+++ Stored records
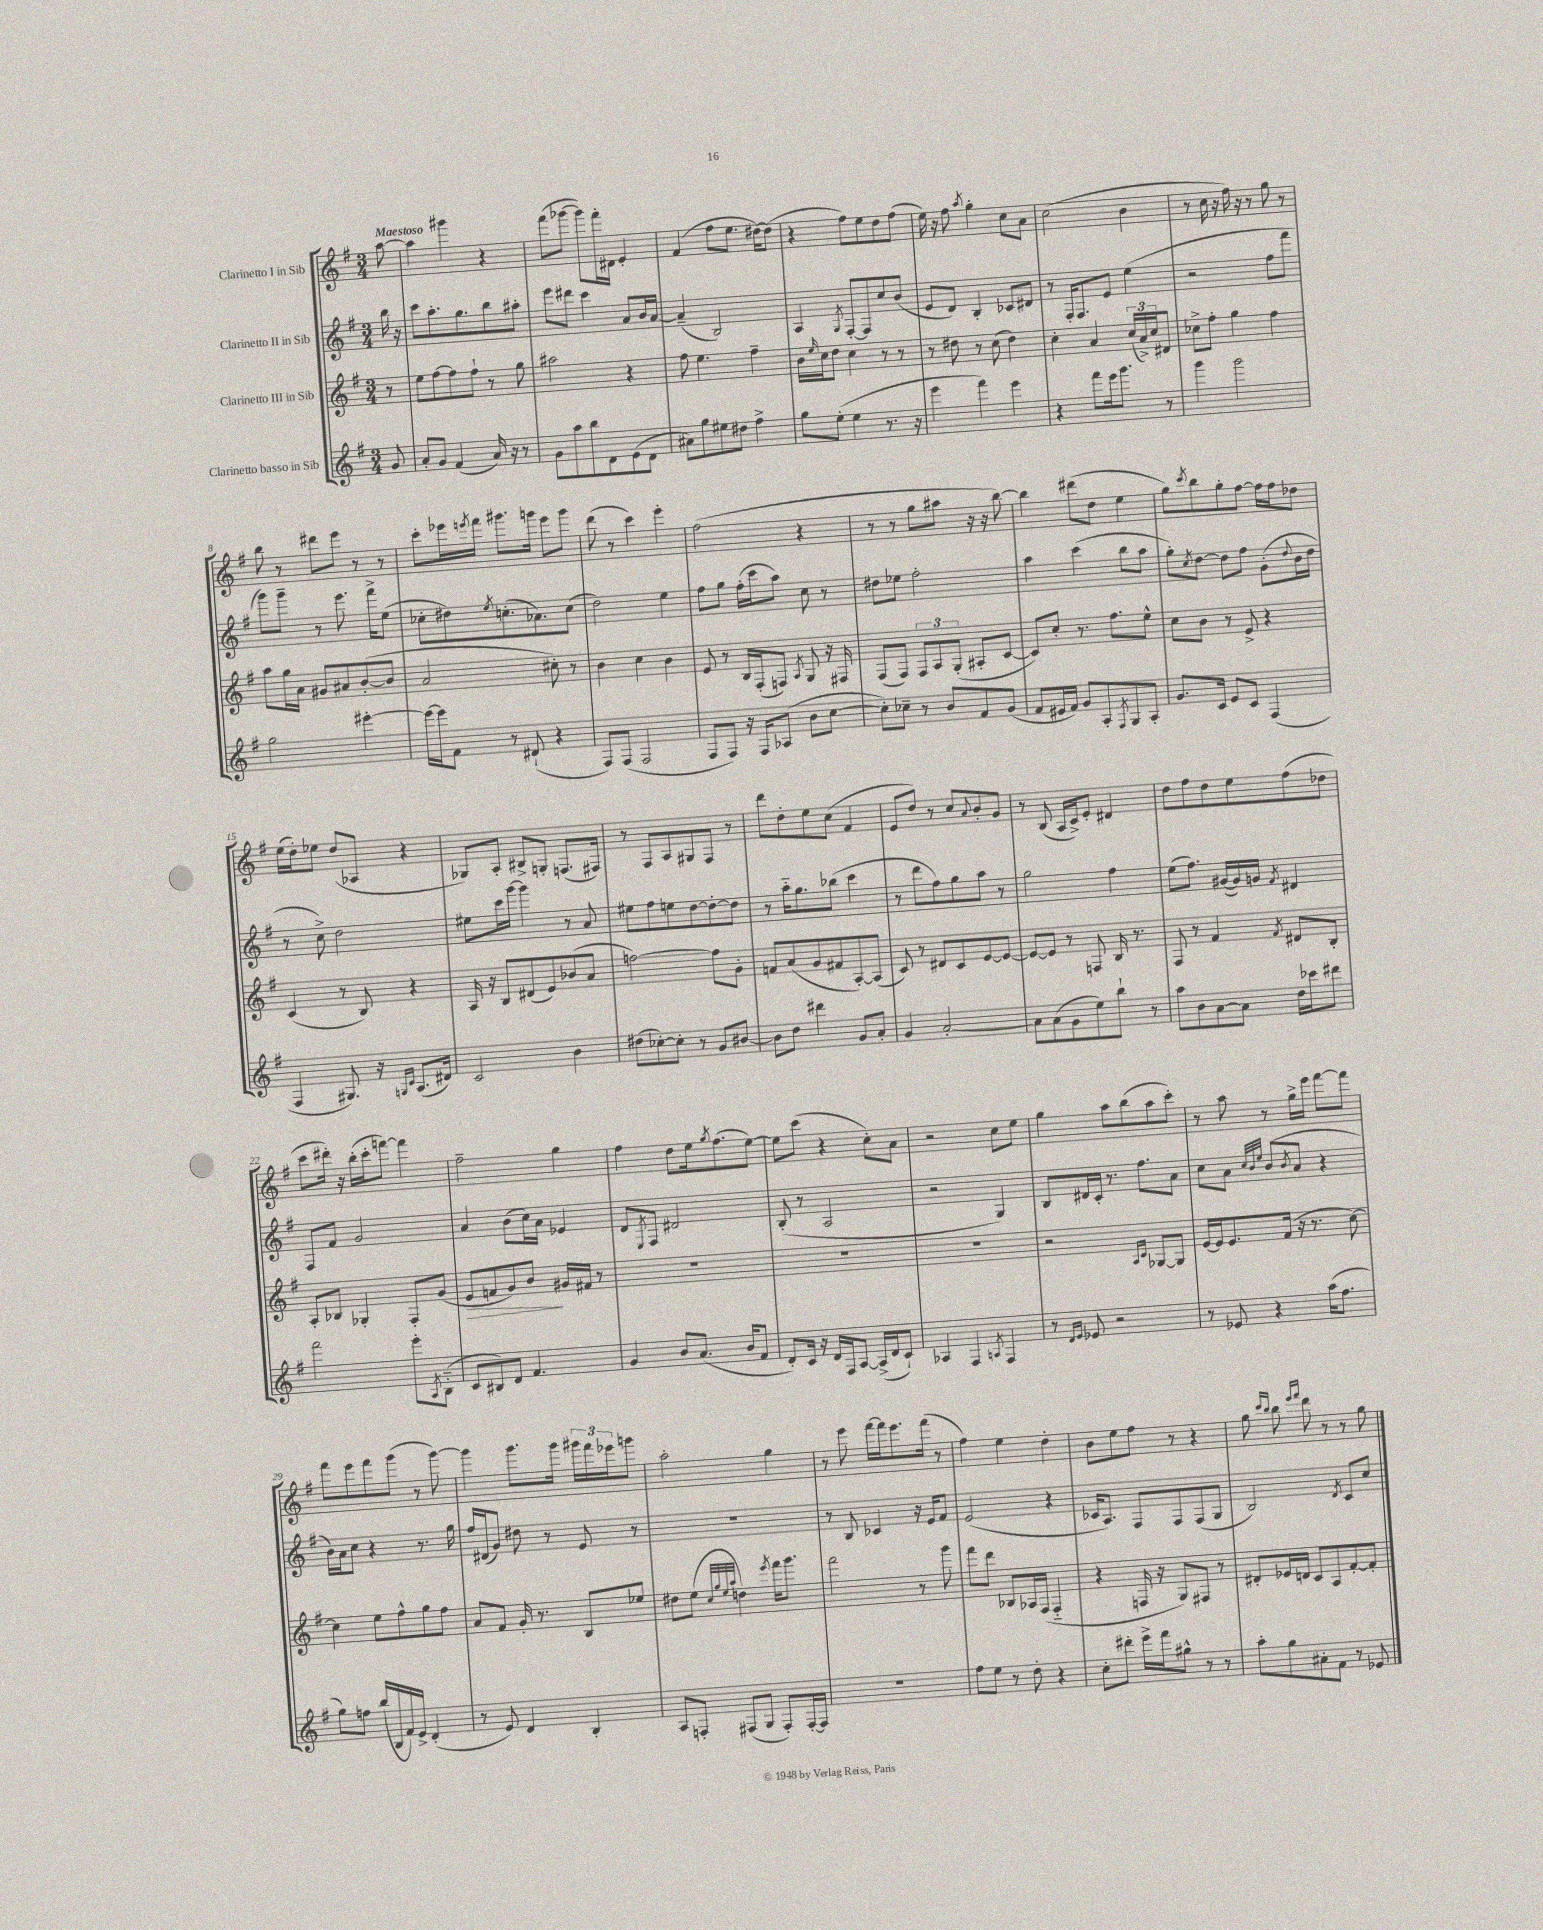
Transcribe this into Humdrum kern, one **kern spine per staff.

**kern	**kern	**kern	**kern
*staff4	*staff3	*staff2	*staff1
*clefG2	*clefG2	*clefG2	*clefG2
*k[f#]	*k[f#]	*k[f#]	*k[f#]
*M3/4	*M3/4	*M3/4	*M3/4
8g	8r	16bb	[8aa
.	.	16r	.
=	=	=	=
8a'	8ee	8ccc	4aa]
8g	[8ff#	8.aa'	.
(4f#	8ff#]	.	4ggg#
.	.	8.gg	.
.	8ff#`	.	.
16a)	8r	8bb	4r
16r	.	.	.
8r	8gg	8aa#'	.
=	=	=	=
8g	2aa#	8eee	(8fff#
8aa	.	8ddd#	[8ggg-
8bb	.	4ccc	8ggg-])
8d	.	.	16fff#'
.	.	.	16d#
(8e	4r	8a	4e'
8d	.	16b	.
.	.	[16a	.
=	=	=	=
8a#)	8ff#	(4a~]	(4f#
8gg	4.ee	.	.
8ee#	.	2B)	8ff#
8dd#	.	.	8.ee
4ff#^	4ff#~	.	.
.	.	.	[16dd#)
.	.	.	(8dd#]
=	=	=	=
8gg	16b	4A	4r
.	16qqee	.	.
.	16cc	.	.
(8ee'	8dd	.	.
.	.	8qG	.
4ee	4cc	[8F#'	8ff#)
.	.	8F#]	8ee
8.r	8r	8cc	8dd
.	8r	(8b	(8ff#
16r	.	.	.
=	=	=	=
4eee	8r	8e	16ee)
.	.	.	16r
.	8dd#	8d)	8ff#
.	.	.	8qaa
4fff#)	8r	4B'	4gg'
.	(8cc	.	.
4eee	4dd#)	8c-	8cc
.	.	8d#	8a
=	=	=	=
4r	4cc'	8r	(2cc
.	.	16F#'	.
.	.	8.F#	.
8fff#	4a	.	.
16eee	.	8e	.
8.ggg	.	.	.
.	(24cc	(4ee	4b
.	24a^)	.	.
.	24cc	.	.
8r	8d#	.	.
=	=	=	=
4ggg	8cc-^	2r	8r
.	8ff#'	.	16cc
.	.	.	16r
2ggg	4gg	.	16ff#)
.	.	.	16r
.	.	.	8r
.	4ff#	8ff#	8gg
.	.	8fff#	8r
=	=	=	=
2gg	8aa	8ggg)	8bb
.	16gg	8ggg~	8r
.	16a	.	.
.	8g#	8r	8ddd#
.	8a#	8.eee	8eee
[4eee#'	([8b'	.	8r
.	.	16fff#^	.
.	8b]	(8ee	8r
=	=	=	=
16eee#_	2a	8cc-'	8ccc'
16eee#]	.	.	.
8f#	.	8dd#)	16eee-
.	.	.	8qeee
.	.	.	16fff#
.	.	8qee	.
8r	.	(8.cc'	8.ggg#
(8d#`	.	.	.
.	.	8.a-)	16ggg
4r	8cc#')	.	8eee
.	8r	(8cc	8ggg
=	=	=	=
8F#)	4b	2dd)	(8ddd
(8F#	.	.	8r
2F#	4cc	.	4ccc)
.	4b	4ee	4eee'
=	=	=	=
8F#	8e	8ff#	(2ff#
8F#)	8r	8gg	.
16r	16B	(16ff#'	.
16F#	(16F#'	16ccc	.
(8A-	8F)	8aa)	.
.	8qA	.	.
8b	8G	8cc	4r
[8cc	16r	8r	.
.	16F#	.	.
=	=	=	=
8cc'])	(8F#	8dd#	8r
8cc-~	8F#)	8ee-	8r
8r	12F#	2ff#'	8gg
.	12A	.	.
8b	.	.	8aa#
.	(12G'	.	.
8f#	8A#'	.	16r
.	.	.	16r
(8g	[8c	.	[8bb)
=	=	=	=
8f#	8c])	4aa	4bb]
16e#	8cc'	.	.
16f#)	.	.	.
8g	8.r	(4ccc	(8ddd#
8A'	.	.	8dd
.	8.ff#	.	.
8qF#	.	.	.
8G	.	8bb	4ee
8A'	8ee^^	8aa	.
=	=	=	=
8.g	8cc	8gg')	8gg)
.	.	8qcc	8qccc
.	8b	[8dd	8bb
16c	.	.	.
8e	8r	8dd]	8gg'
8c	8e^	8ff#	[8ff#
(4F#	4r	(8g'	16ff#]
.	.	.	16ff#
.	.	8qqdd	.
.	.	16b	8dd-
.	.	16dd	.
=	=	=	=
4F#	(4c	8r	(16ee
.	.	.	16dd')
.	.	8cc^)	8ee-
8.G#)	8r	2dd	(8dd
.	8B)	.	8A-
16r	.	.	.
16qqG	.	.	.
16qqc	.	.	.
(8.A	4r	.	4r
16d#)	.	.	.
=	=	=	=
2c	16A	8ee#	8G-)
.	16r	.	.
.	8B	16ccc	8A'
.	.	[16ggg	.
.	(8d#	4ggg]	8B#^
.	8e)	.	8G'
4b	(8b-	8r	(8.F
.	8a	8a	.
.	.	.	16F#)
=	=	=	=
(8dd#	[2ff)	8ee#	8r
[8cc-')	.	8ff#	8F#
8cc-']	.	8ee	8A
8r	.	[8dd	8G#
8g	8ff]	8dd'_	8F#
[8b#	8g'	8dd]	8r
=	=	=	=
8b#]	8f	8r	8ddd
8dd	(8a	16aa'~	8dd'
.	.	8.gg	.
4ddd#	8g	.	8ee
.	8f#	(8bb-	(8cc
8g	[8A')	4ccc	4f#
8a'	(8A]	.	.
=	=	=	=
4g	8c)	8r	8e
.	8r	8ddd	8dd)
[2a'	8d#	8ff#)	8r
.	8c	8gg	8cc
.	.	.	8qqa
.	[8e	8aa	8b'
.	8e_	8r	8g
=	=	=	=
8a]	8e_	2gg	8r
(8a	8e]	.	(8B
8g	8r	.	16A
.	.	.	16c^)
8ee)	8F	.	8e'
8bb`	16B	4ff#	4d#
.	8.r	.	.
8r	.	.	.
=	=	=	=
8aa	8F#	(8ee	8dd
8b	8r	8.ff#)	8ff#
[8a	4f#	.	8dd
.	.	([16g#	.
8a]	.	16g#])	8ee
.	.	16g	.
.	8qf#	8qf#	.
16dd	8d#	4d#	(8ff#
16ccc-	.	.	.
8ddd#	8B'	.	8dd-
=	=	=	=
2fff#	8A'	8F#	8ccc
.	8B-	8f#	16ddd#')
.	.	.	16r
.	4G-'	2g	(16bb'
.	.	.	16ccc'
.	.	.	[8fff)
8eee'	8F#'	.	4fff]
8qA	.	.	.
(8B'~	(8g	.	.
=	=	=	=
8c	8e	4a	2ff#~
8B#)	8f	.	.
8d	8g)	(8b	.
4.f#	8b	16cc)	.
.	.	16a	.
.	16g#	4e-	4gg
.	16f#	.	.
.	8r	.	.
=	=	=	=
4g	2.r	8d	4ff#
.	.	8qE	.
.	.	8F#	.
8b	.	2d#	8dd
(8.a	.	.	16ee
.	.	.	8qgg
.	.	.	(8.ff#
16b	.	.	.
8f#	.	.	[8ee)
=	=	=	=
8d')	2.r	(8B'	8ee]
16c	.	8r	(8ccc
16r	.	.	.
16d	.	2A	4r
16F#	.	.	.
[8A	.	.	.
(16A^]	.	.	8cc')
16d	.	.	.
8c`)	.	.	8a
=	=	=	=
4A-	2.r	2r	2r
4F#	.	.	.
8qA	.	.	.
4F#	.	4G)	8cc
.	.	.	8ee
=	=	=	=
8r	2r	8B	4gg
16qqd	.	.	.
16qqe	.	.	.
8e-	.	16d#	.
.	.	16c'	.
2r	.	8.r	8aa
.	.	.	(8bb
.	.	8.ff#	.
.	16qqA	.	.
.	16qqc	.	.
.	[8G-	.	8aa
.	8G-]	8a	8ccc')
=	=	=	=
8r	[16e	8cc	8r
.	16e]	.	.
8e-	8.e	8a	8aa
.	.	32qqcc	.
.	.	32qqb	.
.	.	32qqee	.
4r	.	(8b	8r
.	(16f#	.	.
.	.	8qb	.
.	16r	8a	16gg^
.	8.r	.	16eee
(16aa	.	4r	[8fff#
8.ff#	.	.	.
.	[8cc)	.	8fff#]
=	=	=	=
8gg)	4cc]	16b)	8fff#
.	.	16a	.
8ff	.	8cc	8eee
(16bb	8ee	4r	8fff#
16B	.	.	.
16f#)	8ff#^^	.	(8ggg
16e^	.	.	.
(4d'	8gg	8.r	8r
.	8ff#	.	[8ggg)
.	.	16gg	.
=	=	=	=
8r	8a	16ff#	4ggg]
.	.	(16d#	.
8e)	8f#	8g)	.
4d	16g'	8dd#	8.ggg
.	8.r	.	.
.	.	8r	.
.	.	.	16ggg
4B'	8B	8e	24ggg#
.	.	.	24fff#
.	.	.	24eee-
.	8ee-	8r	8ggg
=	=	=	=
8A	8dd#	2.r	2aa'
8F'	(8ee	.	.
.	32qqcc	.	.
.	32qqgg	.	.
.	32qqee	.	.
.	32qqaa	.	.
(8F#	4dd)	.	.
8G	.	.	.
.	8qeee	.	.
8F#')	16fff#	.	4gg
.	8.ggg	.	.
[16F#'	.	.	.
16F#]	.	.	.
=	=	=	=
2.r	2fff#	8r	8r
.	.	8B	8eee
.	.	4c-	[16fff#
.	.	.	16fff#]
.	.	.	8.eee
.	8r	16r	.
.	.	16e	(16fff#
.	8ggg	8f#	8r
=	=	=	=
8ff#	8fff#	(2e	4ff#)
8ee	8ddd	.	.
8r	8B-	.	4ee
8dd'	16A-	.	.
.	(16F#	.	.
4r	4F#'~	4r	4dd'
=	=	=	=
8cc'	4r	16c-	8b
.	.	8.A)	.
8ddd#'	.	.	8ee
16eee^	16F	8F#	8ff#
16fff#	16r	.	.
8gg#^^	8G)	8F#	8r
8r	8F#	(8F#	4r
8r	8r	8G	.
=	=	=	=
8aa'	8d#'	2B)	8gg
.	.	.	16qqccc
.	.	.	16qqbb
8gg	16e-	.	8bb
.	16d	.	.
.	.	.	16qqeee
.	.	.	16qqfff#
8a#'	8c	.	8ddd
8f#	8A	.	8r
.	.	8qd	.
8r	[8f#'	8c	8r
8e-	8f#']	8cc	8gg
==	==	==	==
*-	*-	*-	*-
++++++
## Task
Copy each line above that contains the string "kern". Only matches with the same uppercase and lowercase letters count.

## Response to the task
Transcribe this into Humdrum kern, one **kern spine per staff.
**kern	**kern	**kern	**kern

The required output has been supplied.